About this exercise:
Given these entries, repeat exactly the lines starting with the one that has "LINE2 pin AO: TX0 -> D32" and going on through the one that has "LINE3 pin DO: D25 -> D18", both included, but none of the pictures.

Task data:
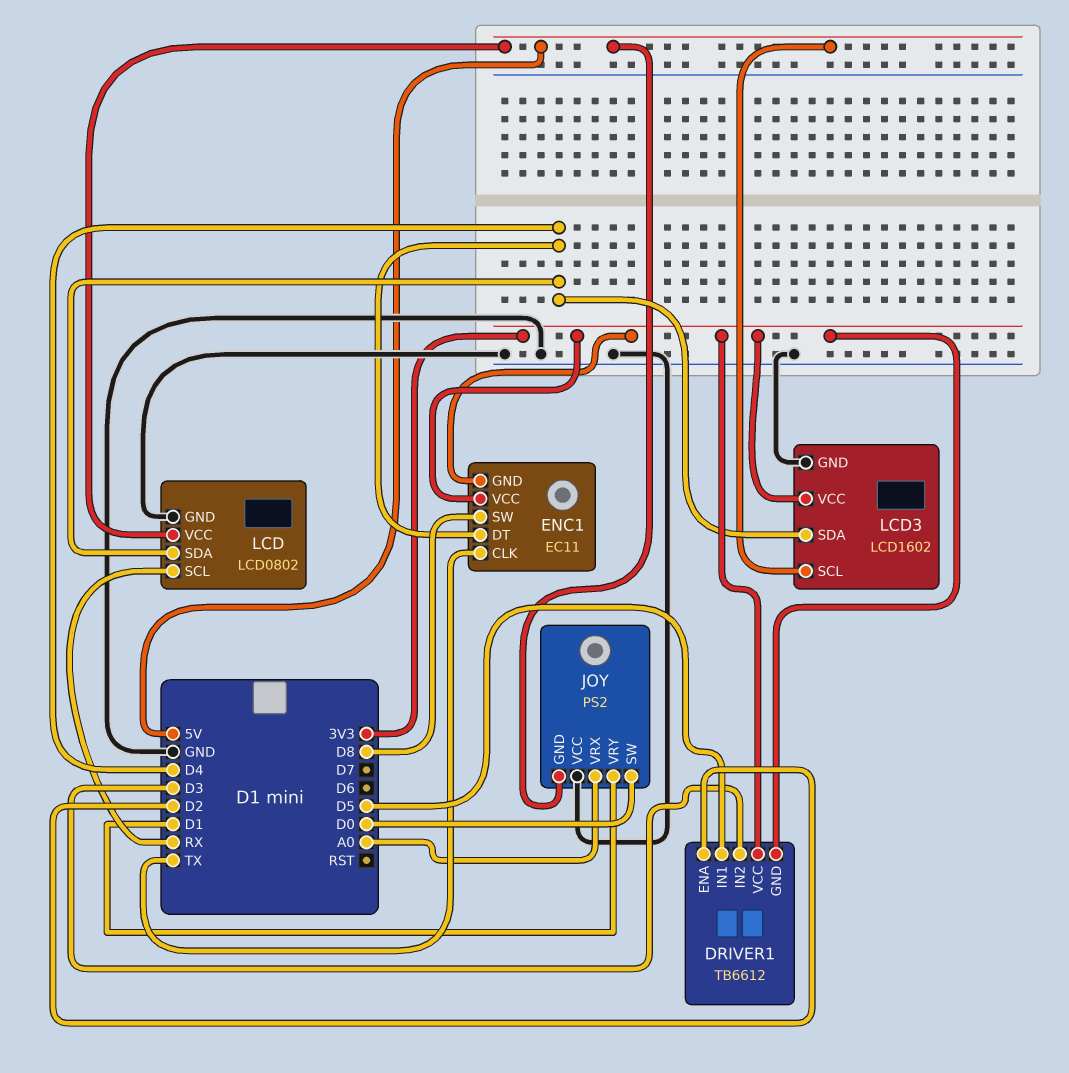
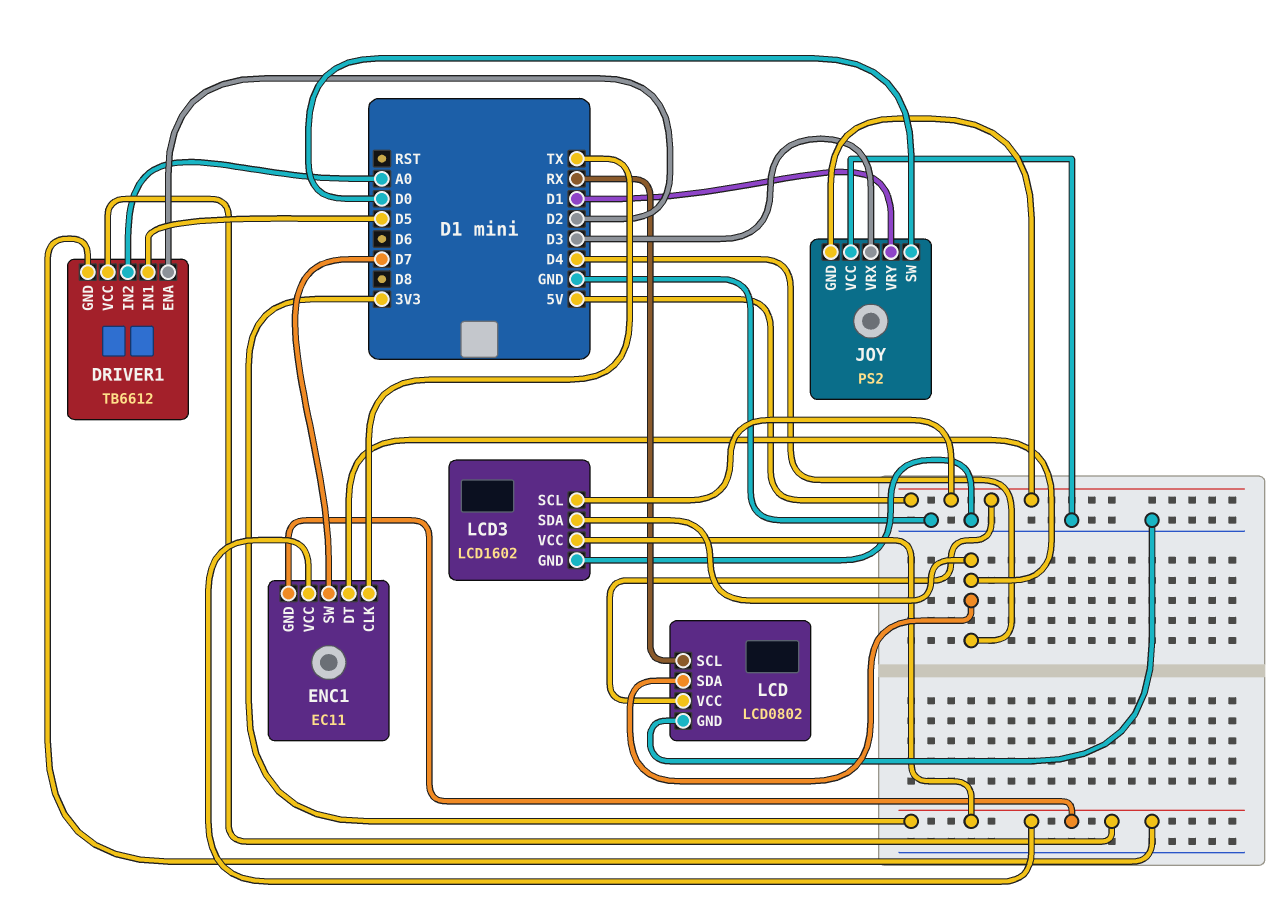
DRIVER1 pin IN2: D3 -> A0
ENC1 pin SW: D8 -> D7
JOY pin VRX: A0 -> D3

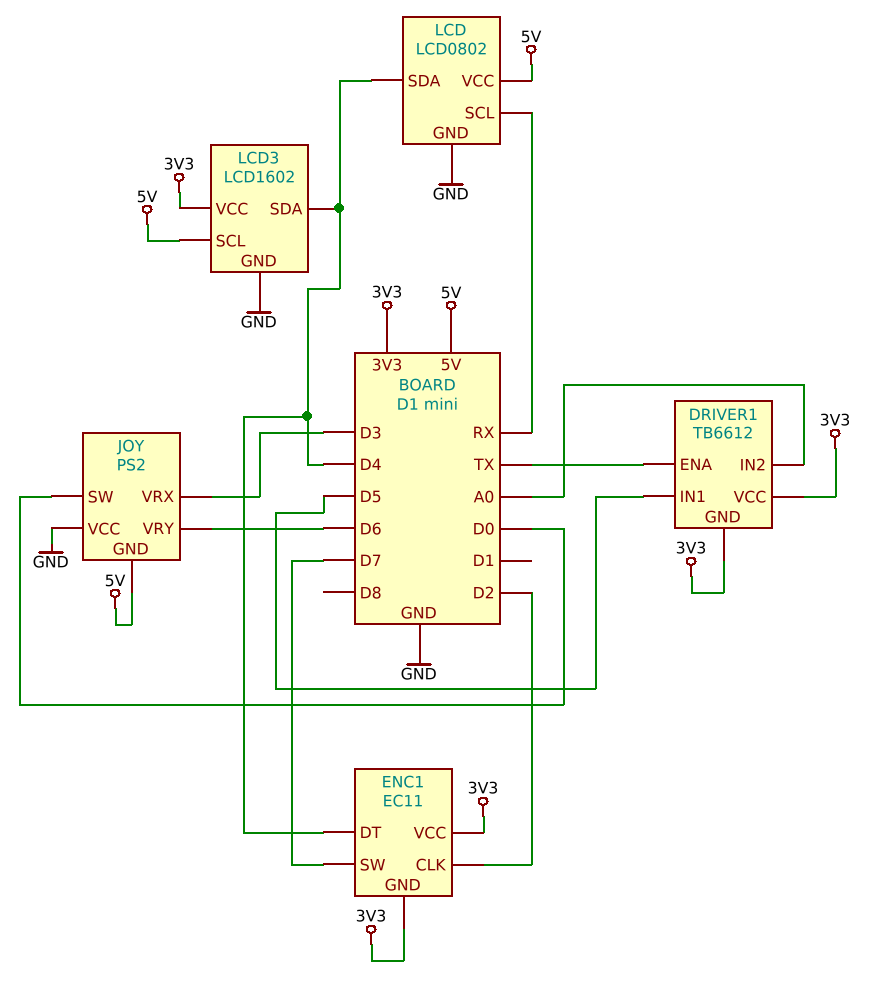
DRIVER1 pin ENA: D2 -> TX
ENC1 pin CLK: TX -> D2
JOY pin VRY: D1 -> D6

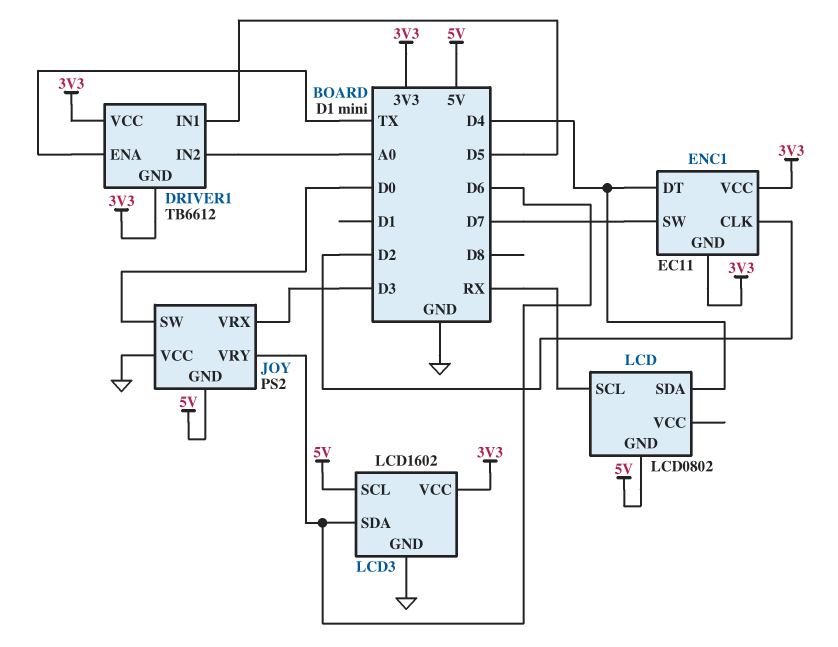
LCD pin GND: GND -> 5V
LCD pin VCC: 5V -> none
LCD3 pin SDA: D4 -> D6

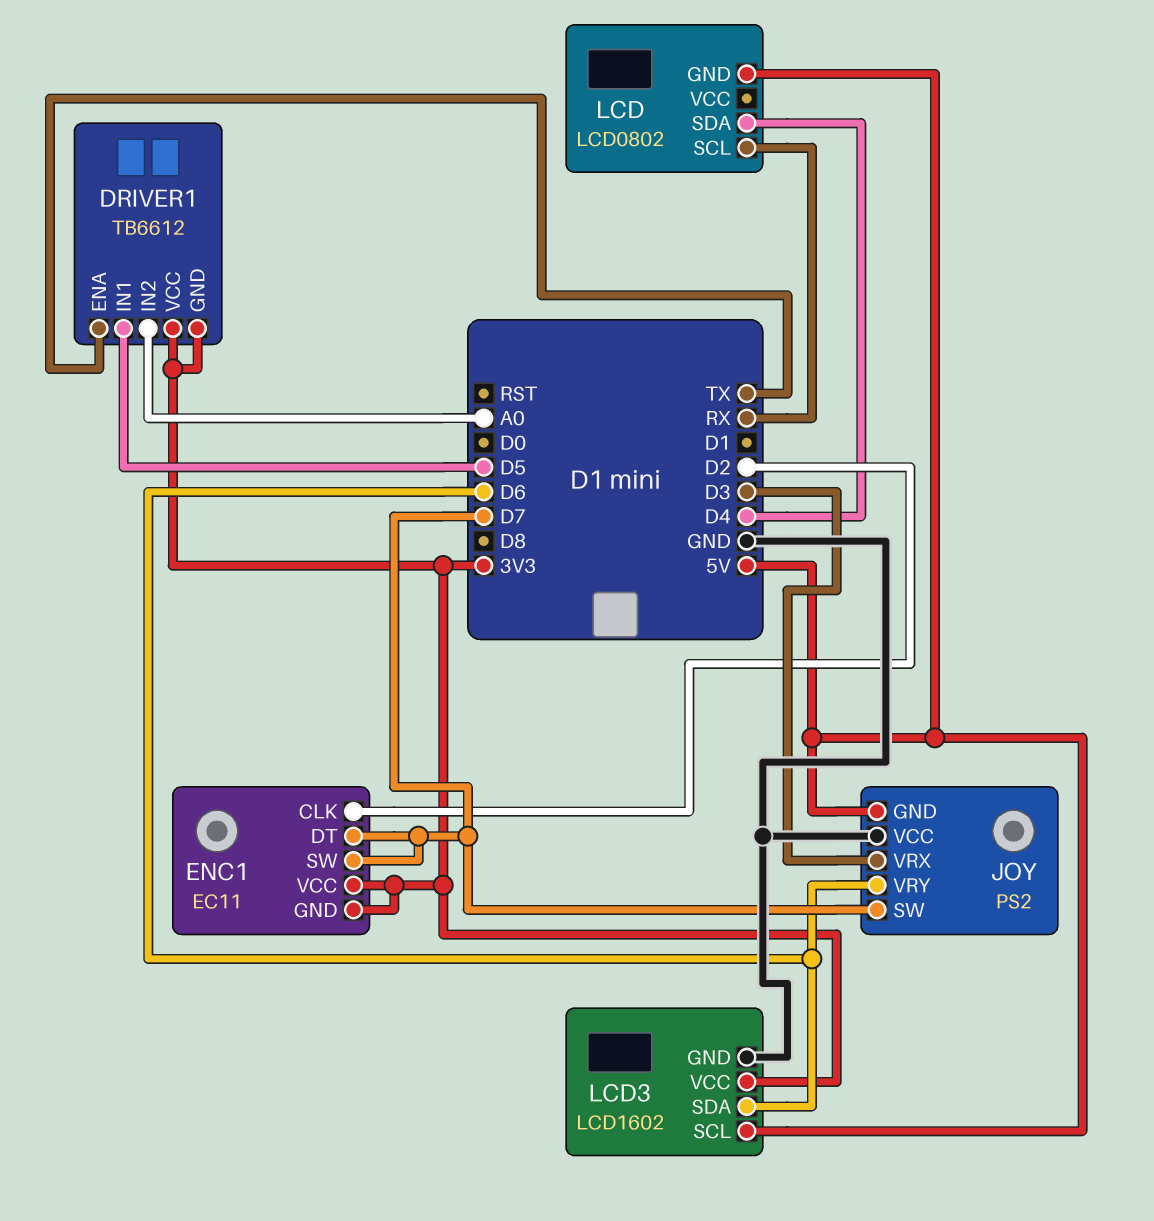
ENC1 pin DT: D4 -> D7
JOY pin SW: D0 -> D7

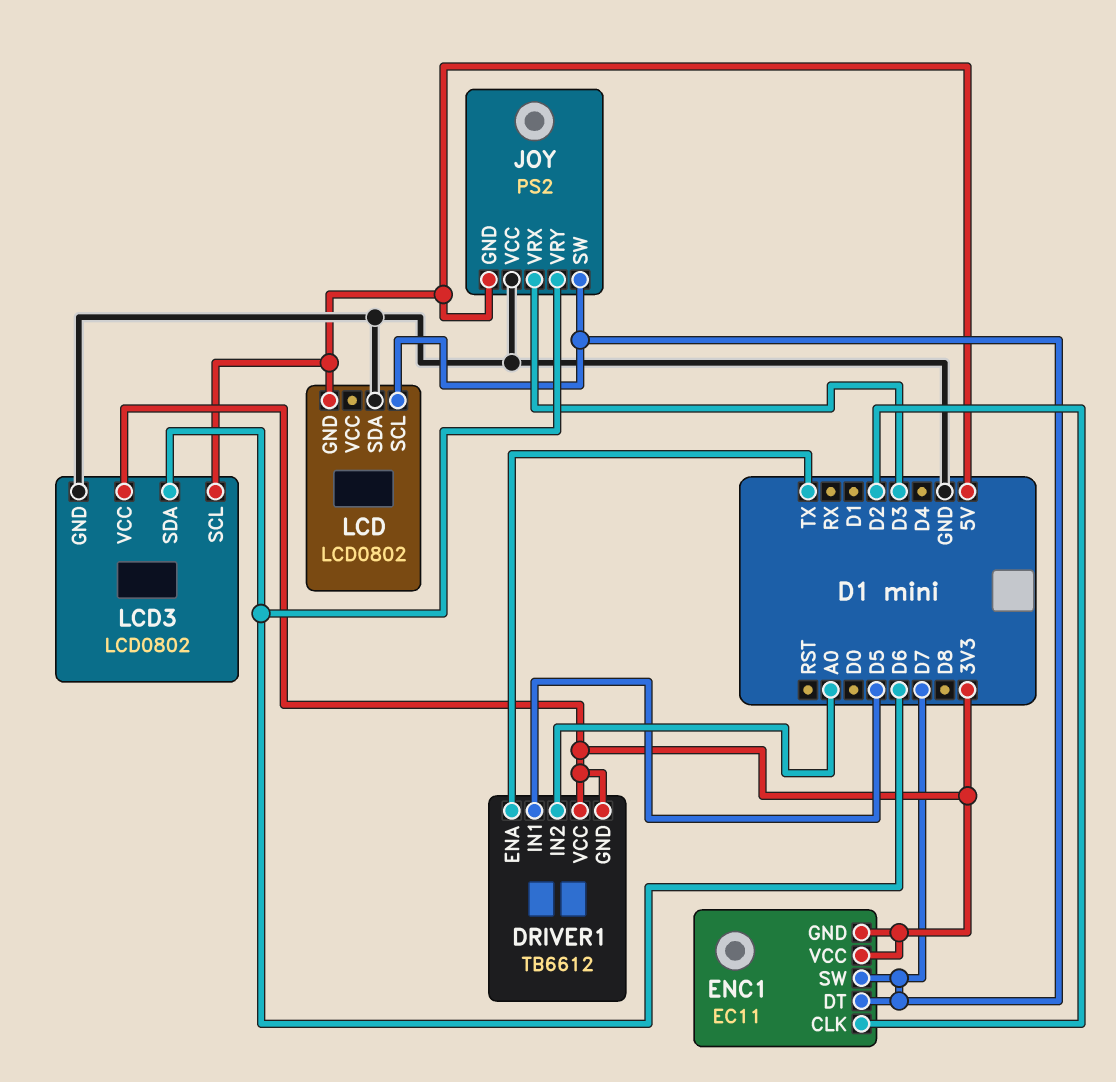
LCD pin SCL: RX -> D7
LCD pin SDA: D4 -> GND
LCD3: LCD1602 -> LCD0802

* * *

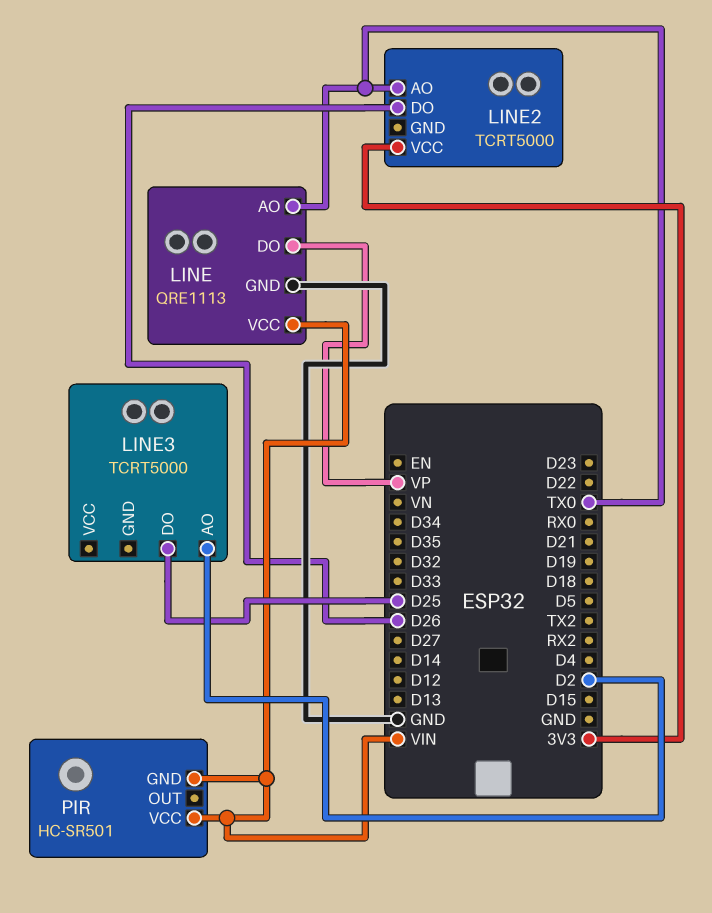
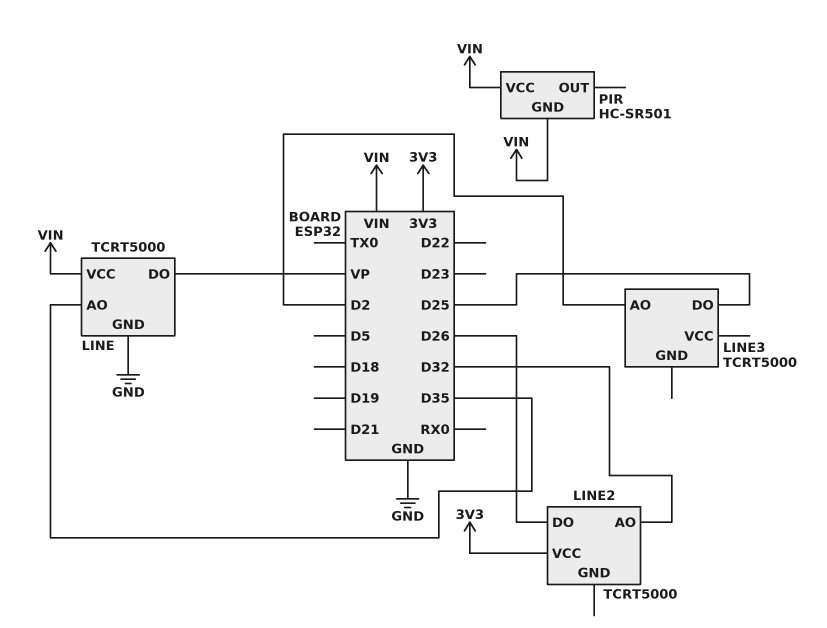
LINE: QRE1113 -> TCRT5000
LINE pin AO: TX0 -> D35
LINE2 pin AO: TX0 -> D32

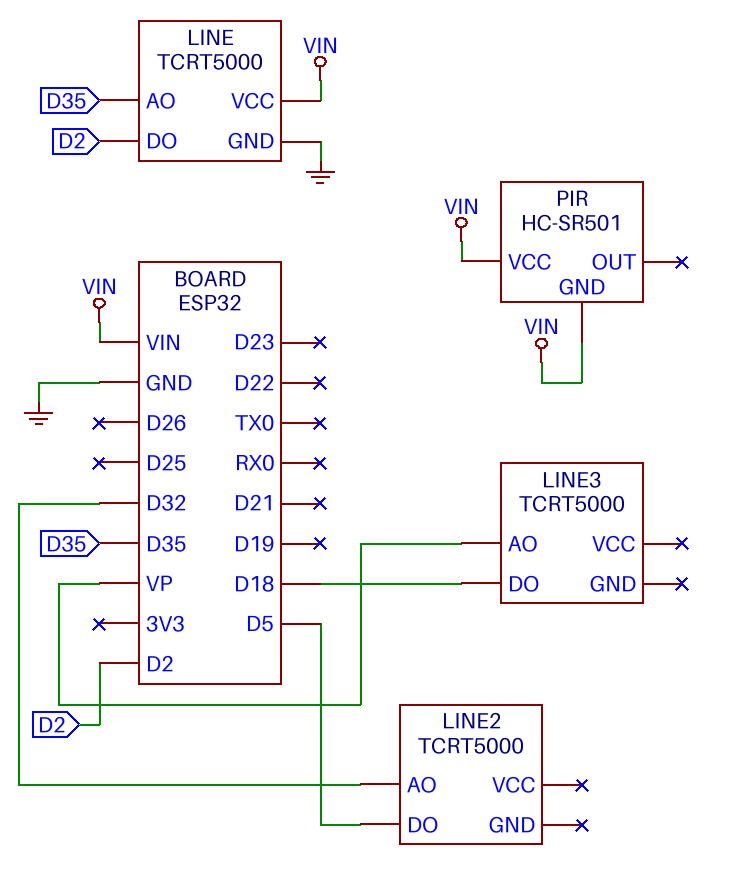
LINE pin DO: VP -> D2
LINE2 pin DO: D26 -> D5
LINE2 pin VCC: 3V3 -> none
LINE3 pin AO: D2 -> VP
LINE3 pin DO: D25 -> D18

Solved exercise:
LINE2 pin AO: TX0 -> D32

LINE pin DO: VP -> D2
LINE2 pin DO: D26 -> D5
LINE2 pin VCC: 3V3 -> none
LINE3 pin AO: D2 -> VP
LINE3 pin DO: D25 -> D18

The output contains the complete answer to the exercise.